| WHAT IS NEEDED |
Using the listing below, copy every line that mentions "disappeared".

| THE RECORDS |
◆ ◆ ◆ ◆

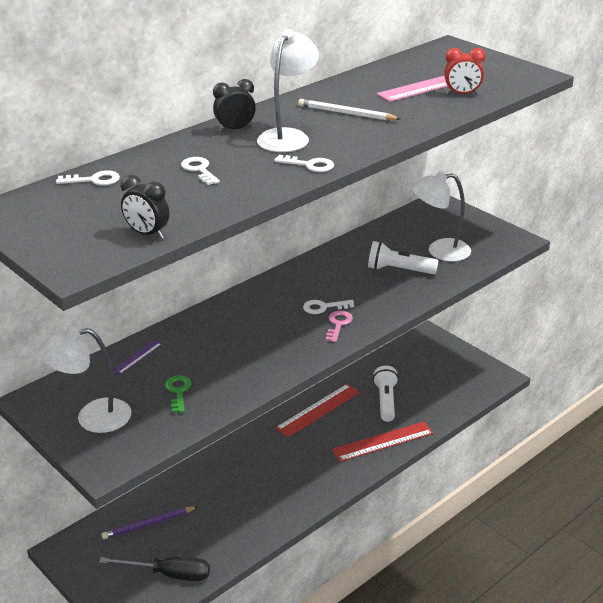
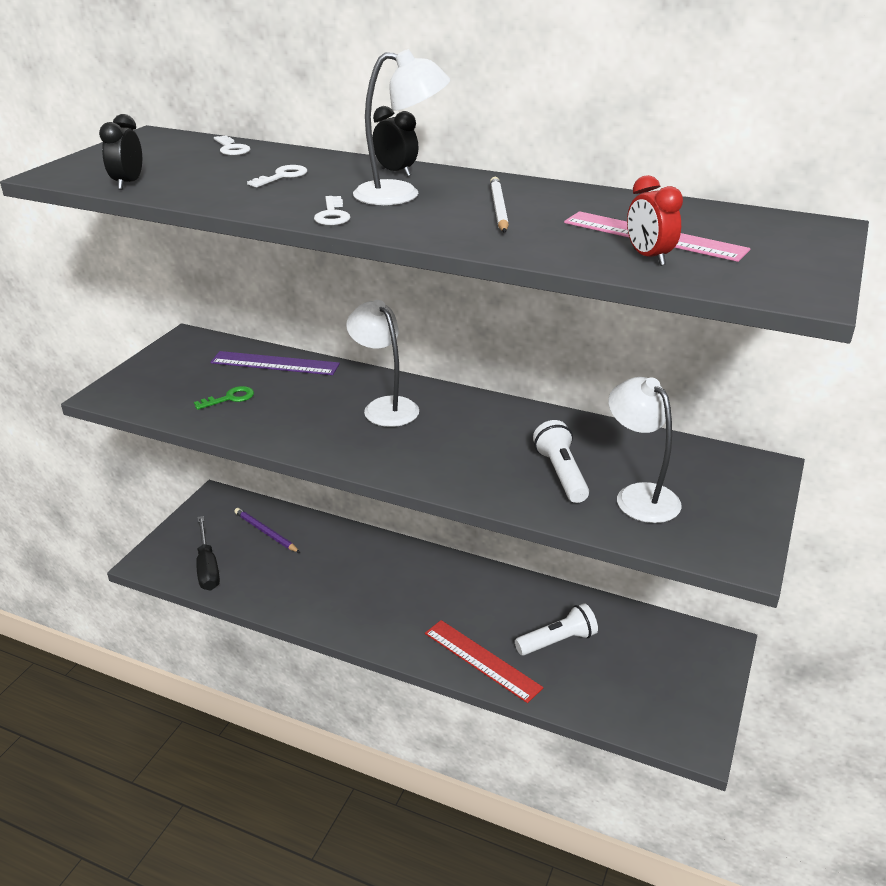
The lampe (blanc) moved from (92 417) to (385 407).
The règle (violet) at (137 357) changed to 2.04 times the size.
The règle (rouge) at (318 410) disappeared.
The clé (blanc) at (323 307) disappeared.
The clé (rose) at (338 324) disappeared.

◆ ◆ ◆ ◆

| RESULT OF THIS TASK |
The règle (rouge) at (318 410) disappeared.
The clé (blanc) at (323 307) disappeared.
The clé (rose) at (338 324) disappeared.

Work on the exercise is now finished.